Data segment START

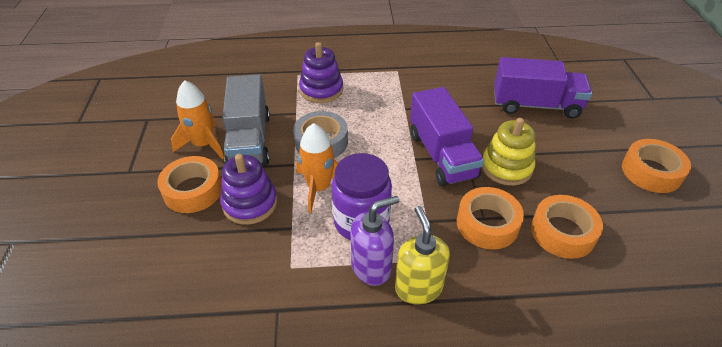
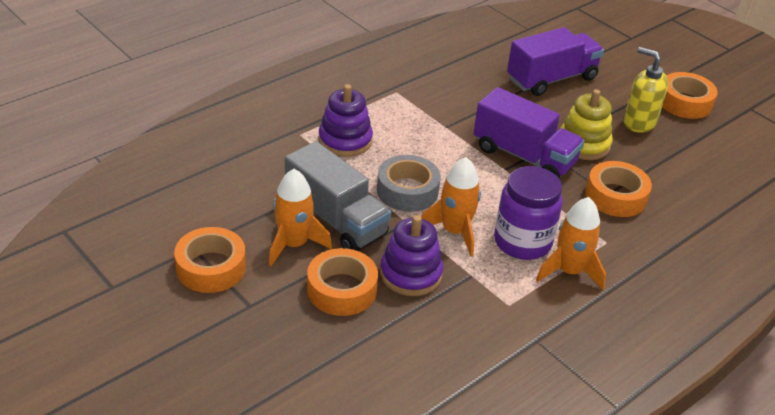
camera: 40 degrees left, 5 degrees down
(371, 267) = (569, 271): purple soap dispenser -> orange rocket
(418, 287) = (618, 268): yellow soap dispenser -> yellow soap dispenser (639, 123)
(562, 232) = (671, 177): orange tape -> orange tape (211, 267)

Data segment END

Your task:
Word for word, restate each line above, minus its pictures.

Task result:
camera: 40 degrees left, 5 degrees down
(371, 267) = (569, 271): purple soap dispenser -> orange rocket
(418, 287) = (618, 268): yellow soap dispenser -> yellow soap dispenser (639, 123)
(562, 232) = (671, 177): orange tape -> orange tape (211, 267)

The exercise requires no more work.